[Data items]
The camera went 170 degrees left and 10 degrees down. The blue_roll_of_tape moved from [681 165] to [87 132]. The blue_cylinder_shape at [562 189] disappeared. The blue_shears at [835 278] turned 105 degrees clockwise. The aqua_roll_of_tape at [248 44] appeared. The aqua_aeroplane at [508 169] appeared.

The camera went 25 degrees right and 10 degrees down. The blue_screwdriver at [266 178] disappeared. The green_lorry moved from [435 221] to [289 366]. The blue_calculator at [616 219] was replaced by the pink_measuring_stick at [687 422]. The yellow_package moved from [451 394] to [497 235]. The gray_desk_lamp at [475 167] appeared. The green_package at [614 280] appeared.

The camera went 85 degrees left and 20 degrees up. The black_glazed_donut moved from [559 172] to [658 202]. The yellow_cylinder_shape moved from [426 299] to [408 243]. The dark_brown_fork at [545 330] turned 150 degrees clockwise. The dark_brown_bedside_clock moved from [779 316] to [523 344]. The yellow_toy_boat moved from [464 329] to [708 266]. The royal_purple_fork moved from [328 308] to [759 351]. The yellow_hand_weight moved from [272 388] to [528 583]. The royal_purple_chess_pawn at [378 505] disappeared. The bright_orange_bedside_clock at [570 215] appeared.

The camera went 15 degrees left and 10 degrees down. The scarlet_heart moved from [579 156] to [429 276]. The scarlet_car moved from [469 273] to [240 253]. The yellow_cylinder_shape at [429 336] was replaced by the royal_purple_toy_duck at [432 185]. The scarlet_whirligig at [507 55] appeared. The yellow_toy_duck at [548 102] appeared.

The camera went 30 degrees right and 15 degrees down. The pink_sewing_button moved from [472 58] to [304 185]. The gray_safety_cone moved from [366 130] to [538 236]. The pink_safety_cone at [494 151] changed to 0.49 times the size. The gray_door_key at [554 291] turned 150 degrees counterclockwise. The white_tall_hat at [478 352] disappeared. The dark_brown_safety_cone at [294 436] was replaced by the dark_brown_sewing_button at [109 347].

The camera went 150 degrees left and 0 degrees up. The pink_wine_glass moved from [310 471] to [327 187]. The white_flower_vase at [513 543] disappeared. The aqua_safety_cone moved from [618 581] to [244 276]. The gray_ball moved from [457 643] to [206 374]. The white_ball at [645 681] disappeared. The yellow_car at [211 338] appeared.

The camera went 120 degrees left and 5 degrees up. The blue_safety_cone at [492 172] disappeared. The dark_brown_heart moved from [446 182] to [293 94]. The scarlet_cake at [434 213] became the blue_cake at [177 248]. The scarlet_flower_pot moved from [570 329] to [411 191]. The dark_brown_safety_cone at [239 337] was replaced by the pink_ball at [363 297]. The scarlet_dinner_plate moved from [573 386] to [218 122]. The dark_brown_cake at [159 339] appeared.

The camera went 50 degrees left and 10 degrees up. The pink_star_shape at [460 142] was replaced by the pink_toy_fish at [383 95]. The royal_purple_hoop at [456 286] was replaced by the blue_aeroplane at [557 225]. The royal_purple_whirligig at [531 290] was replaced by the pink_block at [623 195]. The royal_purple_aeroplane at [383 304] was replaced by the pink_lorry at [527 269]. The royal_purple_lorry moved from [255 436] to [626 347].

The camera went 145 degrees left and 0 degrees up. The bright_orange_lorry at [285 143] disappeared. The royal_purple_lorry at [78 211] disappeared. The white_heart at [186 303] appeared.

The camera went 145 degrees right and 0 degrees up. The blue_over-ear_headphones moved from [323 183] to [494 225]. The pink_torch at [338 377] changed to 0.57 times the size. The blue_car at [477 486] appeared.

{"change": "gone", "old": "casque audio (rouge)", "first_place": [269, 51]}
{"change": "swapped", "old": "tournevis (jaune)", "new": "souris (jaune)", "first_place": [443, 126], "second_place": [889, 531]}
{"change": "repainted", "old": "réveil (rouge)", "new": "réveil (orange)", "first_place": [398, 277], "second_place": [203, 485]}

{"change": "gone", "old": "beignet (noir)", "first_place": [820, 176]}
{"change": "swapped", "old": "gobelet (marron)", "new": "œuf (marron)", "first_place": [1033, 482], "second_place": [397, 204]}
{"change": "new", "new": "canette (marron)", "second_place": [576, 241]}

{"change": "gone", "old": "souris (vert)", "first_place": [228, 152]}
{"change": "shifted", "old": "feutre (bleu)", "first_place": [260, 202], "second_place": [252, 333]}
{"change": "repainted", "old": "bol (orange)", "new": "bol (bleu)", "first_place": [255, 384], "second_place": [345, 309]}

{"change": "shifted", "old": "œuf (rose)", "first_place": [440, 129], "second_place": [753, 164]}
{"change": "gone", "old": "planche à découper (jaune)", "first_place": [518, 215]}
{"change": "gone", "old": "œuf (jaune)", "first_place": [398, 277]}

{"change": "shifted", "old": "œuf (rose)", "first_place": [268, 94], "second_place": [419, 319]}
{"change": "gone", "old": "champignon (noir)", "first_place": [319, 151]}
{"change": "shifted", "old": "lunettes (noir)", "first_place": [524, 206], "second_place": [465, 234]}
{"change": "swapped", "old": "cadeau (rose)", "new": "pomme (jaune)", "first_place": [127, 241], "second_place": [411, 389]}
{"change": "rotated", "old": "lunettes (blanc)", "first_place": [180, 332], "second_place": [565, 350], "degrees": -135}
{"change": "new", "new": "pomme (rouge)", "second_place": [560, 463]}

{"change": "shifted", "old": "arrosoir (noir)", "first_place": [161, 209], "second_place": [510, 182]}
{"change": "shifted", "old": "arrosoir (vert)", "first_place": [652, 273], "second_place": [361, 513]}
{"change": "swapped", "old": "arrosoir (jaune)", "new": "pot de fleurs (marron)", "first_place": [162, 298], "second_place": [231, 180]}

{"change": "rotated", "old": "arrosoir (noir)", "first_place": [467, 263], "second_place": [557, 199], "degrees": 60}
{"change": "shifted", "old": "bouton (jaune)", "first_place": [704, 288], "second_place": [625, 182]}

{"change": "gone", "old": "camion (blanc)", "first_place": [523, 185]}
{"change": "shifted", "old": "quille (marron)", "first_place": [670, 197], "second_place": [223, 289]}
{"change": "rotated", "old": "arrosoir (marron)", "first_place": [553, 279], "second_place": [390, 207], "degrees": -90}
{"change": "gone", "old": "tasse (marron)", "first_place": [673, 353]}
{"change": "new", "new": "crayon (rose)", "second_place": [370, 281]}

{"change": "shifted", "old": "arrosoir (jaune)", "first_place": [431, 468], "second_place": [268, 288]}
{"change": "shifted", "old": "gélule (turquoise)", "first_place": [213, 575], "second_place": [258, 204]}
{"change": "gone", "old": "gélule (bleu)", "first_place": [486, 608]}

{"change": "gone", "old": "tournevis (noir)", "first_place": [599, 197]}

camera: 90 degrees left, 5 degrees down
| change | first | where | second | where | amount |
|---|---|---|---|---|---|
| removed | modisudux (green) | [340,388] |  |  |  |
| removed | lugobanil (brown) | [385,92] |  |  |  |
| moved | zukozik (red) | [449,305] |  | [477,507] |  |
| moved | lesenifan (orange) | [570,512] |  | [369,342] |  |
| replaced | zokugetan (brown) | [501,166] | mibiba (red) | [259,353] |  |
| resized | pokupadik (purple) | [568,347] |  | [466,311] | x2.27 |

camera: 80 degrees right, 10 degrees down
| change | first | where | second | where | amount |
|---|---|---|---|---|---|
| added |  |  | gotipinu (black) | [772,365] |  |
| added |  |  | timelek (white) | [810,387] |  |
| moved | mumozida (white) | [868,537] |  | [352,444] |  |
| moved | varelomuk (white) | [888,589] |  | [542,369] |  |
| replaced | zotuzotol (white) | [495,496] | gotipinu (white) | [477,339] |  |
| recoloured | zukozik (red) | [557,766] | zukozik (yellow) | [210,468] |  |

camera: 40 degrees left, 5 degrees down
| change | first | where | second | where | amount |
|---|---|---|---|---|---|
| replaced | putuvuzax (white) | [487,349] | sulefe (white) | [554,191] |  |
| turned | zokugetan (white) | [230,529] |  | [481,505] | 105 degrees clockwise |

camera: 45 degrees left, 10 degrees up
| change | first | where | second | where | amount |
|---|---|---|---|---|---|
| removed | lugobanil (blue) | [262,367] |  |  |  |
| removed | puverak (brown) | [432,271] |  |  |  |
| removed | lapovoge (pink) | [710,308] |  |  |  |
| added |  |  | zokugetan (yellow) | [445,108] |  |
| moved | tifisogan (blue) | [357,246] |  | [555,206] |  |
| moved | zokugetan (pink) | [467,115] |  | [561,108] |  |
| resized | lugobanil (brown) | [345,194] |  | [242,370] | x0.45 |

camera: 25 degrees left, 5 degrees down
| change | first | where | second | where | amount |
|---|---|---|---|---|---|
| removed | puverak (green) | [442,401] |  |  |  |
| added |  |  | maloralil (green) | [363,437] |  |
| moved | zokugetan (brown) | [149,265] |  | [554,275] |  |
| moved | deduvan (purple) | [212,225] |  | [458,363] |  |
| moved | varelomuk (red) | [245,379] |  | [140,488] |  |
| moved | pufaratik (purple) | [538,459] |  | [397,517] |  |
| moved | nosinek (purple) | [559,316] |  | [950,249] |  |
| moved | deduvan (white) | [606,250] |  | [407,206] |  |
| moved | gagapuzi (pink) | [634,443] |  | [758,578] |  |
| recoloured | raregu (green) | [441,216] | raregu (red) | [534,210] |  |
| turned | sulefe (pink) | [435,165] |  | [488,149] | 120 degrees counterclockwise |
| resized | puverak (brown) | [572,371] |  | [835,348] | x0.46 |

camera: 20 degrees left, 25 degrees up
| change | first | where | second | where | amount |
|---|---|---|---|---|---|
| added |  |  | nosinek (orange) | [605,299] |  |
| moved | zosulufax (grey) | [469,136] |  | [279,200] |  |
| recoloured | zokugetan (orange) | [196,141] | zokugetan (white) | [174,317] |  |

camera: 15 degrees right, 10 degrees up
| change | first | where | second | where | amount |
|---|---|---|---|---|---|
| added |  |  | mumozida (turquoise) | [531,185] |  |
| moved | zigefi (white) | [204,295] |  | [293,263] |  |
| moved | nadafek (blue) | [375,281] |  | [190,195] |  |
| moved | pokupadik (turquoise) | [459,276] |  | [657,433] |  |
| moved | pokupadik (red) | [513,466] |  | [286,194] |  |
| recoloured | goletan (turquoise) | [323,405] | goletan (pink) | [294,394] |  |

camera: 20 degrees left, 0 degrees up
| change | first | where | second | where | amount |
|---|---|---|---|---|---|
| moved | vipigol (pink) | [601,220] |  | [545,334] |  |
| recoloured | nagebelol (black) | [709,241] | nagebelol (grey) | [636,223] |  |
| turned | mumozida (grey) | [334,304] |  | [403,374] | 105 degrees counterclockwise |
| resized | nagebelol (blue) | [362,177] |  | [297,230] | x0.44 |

### About this task
Return, with no change at all, every line in the entries above from the line containing "(brown) | [385,92]" through the line containing "replaced | zokugetan".

### Output of the task
| removed | lugobanil (brown) | [385,92] |  |  |  |
| moved | zukozik (red) | [449,305] |  | [477,507] |  |
| moved | lesenifan (orange) | [570,512] |  | [369,342] |  |
| replaced | zokugetan (brown) | [501,166] | mibiba (red) | [259,353] |  |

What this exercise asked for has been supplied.